## [PROBLEM TO SOLVE]
Which lines in the data below contain the word "VMID"? Copy each of them.

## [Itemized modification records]
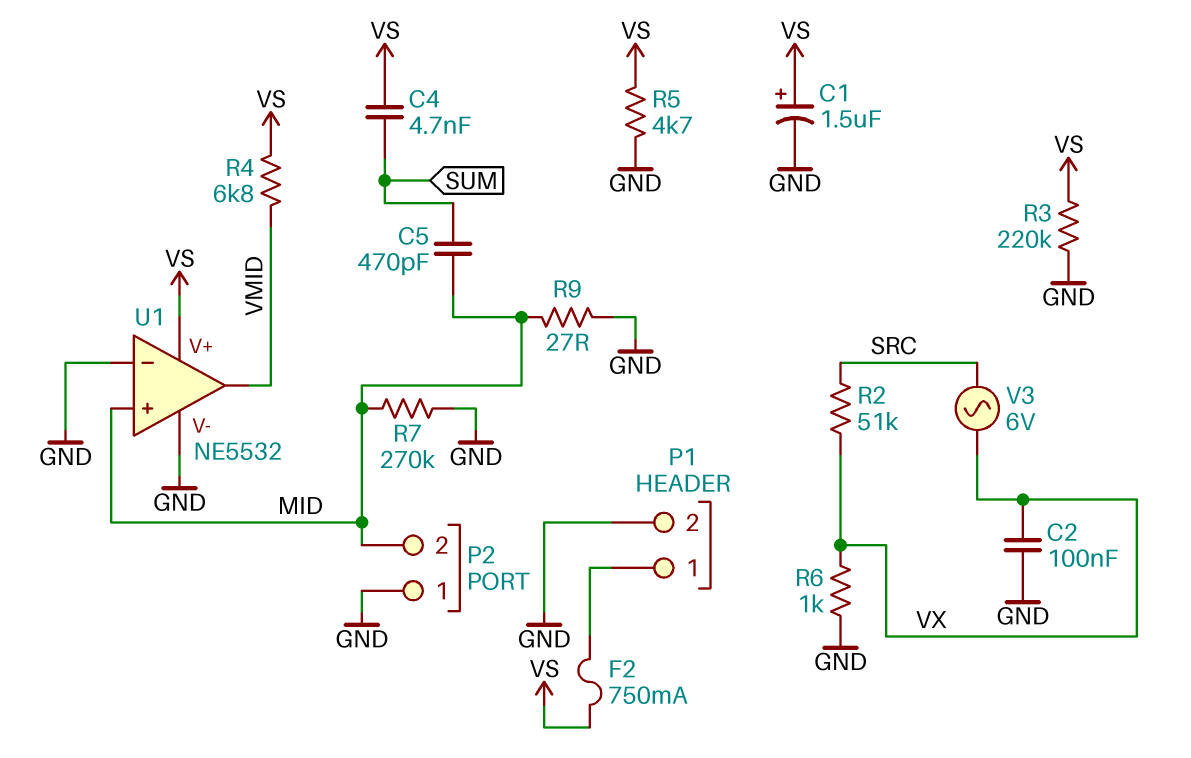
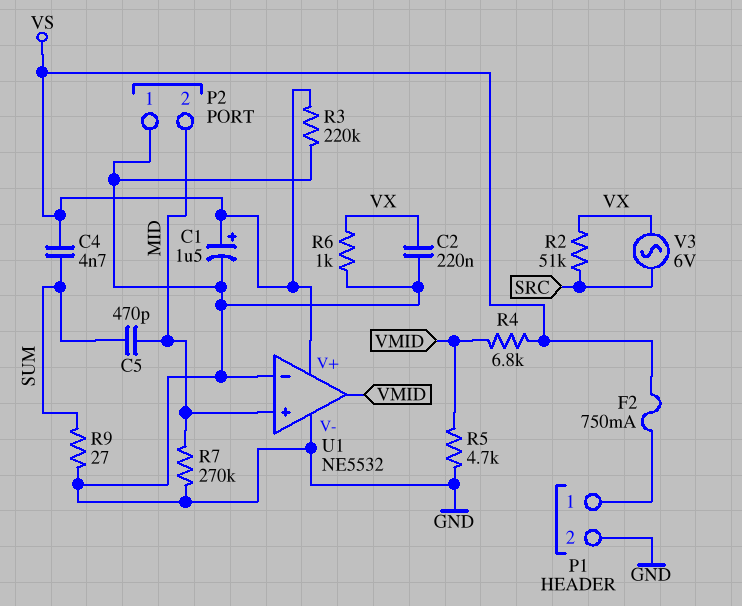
C2: 100nF (GND, VX) -> 220nF (GND, VX)
R5: 4.7k (GND, VS) -> 4.7k (GND, VMID)
R9: 27 (GND, MID) -> 27 (GND, SUM)

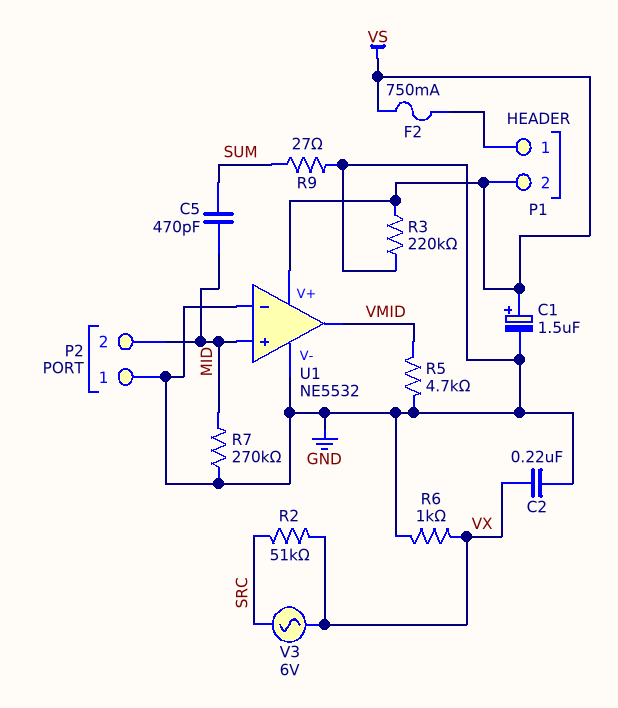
C4: 4.7nF (SUM, VS) -> none
P1 pin 2: GND -> VS
R4: 6.8k (VMID, VS) -> none

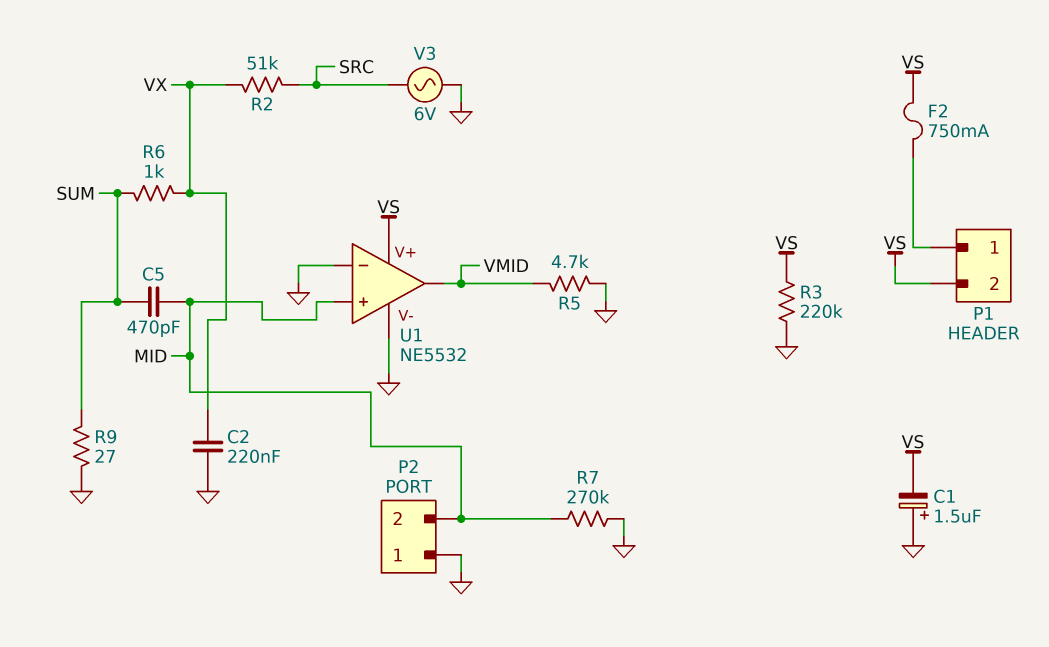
C1: 1.5uF (plus VS, minus GND) -> 1.5uF (plus GND, minus VS)
R6: 1k (GND, VX) -> 1k (SUM, VX)
V3: AC 6V (SRC, VX) -> AC 6V (GND, SRC)

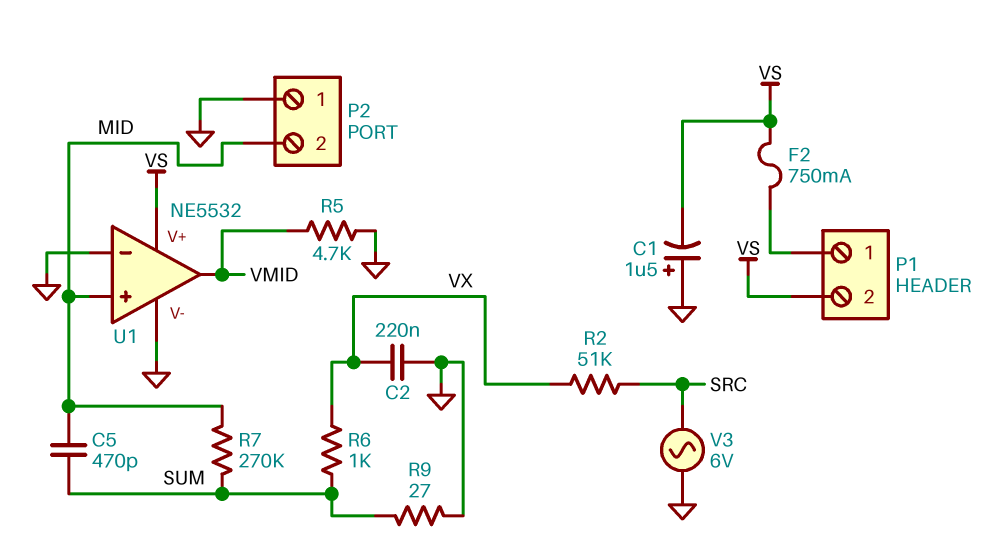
R3: 220k (GND, VS) -> none
R7: 270k (GND, MID) -> 270k (MID, SUM)

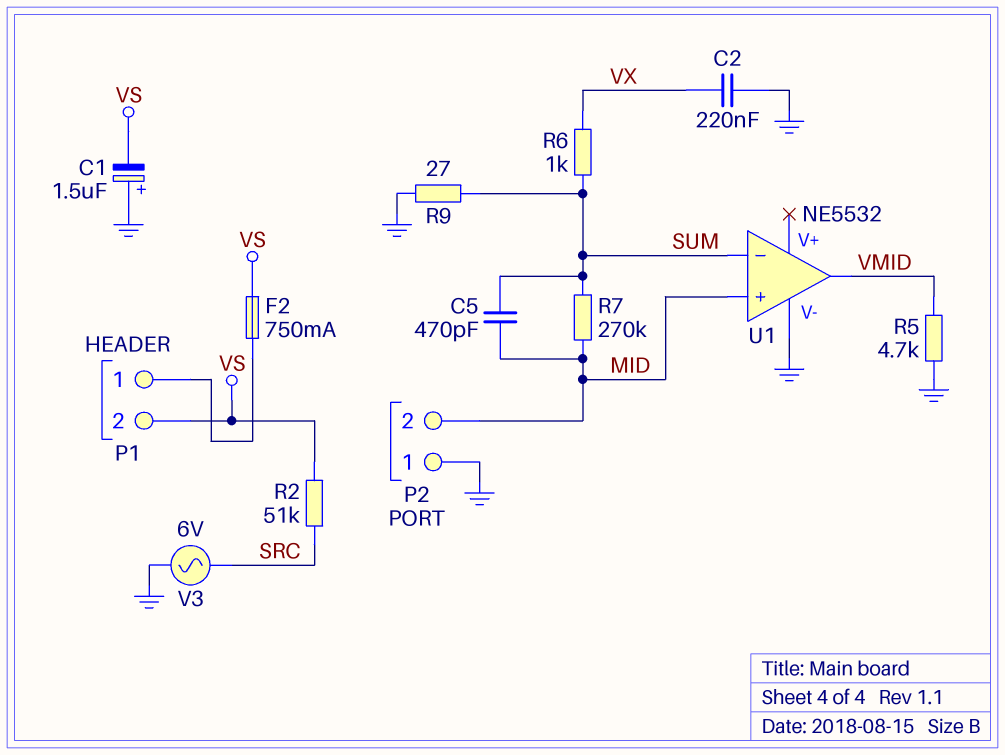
R2: 51k (SRC, VX) -> 51k (SRC, VS)
U1 pin V+: VS -> none
U1 pin in-: GND -> SUM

## [SOLUTION TO THIS TASK]
R5: 4.7k (GND, VS) -> 4.7k (GND, VMID)
R4: 6.8k (VMID, VS) -> none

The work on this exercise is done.